Print the entries verbatim, leaving out the images they contain.
##### Data for the task #####
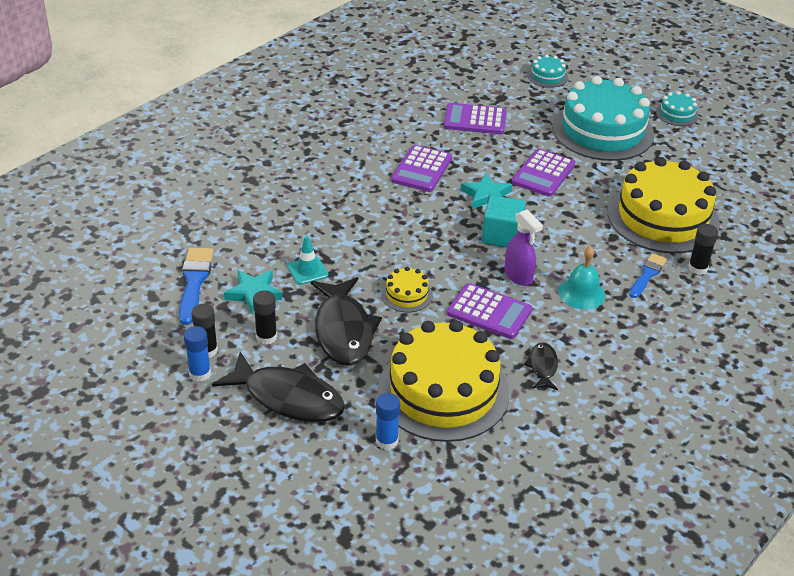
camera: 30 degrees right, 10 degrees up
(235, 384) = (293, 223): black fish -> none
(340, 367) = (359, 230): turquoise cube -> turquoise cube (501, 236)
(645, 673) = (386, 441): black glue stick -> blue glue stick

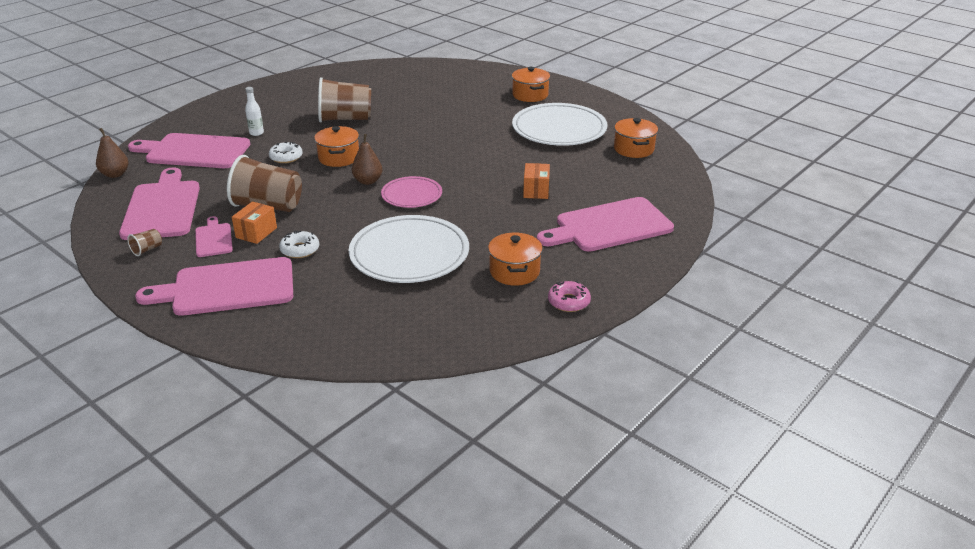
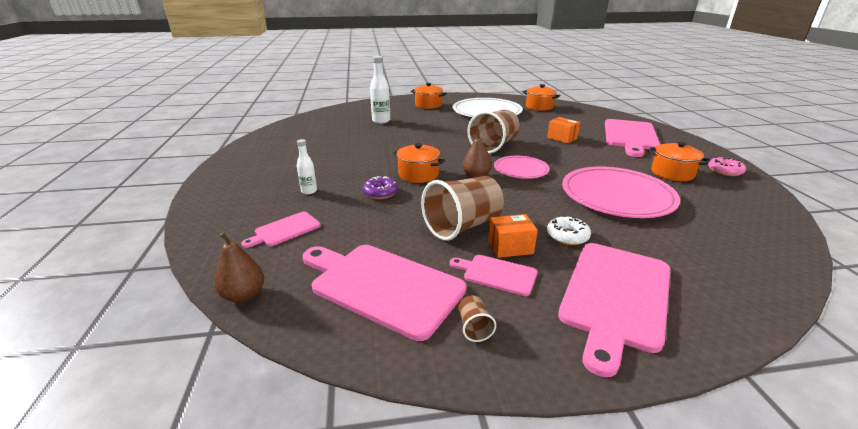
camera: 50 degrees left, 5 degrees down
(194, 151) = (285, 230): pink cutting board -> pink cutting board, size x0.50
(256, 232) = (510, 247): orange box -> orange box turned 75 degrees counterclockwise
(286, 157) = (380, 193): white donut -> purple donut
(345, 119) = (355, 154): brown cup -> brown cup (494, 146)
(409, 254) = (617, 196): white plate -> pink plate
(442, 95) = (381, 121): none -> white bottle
#####
[Exercise solution]
camera: 30 degrees right, 10 degrees up
(235, 384) = (293, 223): black fish -> none
(340, 367) = (359, 230): turquoise cube -> turquoise cube (501, 236)
(645, 673) = (386, 441): black glue stick -> blue glue stick

camera: 50 degrees left, 5 degrees down
(194, 151) = (285, 230): pink cutting board -> pink cutting board, size x0.50
(256, 232) = (510, 247): orange box -> orange box turned 75 degrees counterclockwise
(286, 157) = (380, 193): white donut -> purple donut
(345, 119) = (355, 154): brown cup -> brown cup (494, 146)
(409, 254) = (617, 196): white plate -> pink plate
(442, 95) = (381, 121): none -> white bottle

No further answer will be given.